## START

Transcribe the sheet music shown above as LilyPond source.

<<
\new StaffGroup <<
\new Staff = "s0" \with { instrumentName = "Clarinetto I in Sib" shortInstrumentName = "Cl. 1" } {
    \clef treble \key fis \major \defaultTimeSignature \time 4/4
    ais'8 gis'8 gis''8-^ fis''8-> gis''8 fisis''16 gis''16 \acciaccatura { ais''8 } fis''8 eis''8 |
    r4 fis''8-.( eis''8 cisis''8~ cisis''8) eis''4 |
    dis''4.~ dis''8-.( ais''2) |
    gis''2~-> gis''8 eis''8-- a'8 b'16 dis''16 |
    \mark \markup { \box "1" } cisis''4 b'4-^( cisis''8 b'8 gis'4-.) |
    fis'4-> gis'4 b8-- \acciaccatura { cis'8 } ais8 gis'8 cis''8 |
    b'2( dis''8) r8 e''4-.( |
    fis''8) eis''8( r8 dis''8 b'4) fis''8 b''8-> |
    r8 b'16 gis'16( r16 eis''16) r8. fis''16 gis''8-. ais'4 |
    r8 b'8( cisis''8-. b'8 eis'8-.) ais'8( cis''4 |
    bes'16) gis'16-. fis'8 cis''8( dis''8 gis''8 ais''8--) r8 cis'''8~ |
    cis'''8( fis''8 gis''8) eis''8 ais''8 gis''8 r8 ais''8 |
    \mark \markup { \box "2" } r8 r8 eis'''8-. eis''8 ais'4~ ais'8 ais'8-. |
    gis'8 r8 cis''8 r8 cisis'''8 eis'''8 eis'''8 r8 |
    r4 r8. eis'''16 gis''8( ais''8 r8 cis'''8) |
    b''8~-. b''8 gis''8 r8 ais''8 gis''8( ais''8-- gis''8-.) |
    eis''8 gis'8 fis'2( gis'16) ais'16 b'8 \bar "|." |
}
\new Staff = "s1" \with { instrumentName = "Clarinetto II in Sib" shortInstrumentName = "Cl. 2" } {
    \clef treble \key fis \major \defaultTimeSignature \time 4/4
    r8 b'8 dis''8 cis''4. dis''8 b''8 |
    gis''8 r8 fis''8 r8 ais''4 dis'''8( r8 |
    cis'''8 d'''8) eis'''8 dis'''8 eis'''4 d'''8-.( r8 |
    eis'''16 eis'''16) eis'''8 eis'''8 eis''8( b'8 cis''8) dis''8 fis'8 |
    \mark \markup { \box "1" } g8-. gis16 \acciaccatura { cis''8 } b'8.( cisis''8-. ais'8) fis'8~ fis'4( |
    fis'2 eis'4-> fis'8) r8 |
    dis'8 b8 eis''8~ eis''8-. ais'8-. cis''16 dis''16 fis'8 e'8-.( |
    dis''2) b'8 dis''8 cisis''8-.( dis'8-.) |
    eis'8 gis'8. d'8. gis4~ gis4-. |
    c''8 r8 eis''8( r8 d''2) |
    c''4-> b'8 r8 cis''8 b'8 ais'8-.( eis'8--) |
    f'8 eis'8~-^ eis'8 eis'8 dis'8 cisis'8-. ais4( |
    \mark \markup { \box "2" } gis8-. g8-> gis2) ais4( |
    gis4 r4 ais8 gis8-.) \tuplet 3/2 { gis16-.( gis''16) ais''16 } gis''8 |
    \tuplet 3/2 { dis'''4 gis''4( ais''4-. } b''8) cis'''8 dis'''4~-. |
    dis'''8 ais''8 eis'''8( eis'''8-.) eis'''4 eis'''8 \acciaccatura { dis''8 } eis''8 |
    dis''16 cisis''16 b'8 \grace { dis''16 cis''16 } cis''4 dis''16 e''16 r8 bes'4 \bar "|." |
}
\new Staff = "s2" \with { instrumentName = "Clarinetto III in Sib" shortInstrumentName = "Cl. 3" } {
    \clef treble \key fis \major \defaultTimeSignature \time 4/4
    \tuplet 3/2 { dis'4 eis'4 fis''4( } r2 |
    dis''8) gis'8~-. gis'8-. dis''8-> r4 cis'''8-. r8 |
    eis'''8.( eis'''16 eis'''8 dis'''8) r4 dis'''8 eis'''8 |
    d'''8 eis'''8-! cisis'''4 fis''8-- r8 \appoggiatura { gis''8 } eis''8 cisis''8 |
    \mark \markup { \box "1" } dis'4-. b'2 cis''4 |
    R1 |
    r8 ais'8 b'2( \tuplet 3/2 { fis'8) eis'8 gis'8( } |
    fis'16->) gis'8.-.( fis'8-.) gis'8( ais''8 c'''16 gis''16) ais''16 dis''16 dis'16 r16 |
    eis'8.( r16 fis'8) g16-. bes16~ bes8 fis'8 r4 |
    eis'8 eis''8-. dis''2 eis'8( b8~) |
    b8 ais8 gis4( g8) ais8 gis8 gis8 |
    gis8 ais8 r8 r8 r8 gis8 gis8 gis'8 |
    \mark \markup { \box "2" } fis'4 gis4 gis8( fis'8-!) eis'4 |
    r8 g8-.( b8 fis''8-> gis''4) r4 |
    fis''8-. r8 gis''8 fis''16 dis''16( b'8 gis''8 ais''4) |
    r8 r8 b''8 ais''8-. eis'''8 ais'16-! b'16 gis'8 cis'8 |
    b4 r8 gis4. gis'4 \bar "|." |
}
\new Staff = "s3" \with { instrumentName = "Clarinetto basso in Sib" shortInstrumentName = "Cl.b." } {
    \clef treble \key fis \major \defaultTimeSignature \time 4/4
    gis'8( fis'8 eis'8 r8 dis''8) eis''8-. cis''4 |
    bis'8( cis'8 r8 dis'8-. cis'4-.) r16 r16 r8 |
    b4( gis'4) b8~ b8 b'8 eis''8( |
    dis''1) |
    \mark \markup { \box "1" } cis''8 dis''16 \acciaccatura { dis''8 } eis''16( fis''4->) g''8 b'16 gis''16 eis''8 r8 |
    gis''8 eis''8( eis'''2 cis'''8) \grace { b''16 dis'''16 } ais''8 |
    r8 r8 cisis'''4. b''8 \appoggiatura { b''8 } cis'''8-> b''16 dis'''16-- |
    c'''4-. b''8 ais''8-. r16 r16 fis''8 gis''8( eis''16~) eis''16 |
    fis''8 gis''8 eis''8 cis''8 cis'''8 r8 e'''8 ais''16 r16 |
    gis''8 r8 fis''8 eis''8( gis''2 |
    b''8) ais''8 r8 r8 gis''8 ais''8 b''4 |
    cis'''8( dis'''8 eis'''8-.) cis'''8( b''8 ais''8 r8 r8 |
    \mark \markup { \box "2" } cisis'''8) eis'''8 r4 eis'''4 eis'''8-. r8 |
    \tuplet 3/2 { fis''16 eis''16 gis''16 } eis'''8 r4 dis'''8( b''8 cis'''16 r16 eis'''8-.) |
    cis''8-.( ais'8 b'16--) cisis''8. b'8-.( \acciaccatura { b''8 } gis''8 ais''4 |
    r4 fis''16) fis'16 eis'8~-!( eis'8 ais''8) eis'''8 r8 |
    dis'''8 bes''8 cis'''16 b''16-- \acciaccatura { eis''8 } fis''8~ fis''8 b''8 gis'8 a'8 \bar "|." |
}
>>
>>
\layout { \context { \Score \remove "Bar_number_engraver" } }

## END

• _INSTRUCTIONS FOR THE TASK_: Filter the material above down to the lines that contain the string "grace", and copy each of those lines. Case counts.

• _EXERCISE SOLUTION_:
    dis''16 cisis''16 b'8 \grace { dis''16 cis''16 } cis''4 dis''16 e''16 r8 bes'4 \bar "|." |
    gis''8 eis''8( eis'''2 cis'''8) \grace { b''16 dis'''16 } ais''8 |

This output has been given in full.